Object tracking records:

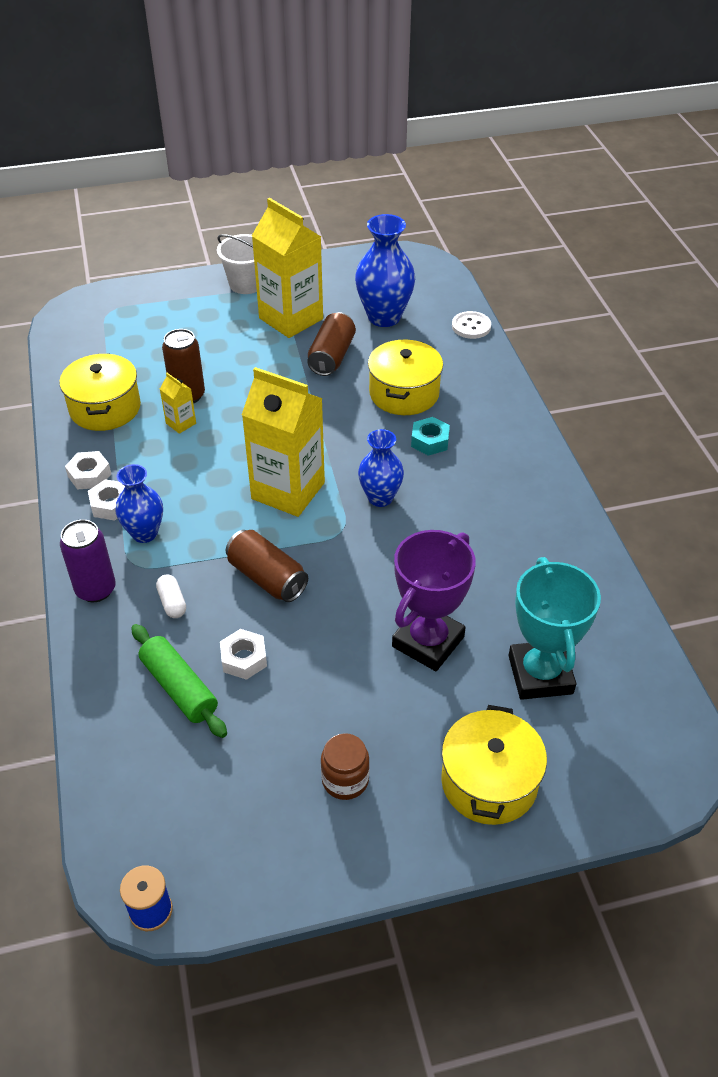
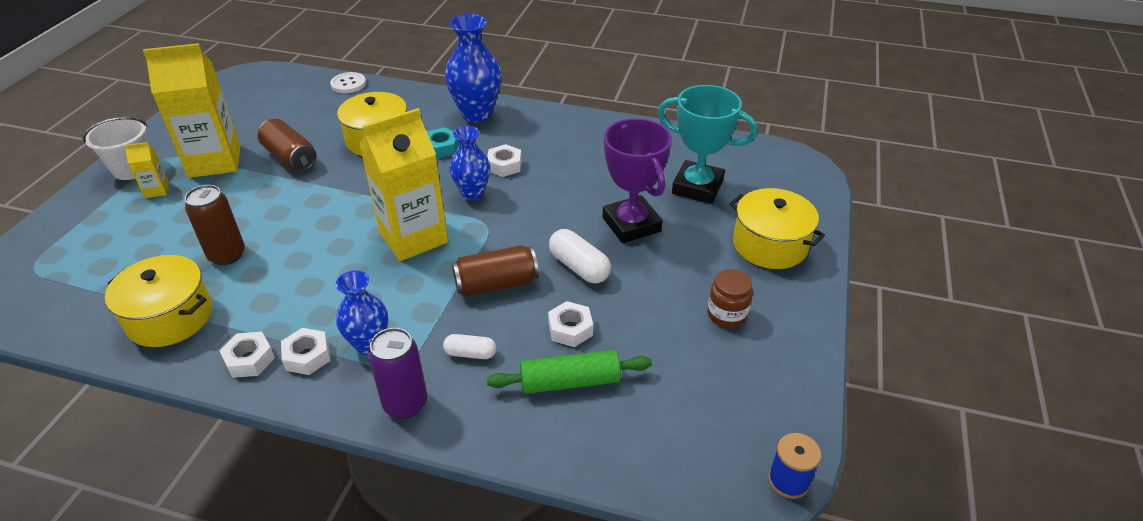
camera: 60 degrees left, 5 degrees down
(181, 423) = (257, 272): yellow carton -> yellow carton (157, 190)
(332, 627) = (579, 267): none -> white capsule
(384, 317) = (282, 116): blue vase -> blue vase (477, 114)
(441, 499) = (504, 165): none -> white nut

What you will do ->
The response should consist of the entries above, given again exactly and free of pictures.

Your response ->
camera: 60 degrees left, 5 degrees down
(181, 423) = (257, 272): yellow carton -> yellow carton (157, 190)
(332, 627) = (579, 267): none -> white capsule
(384, 317) = (282, 116): blue vase -> blue vase (477, 114)
(441, 499) = (504, 165): none -> white nut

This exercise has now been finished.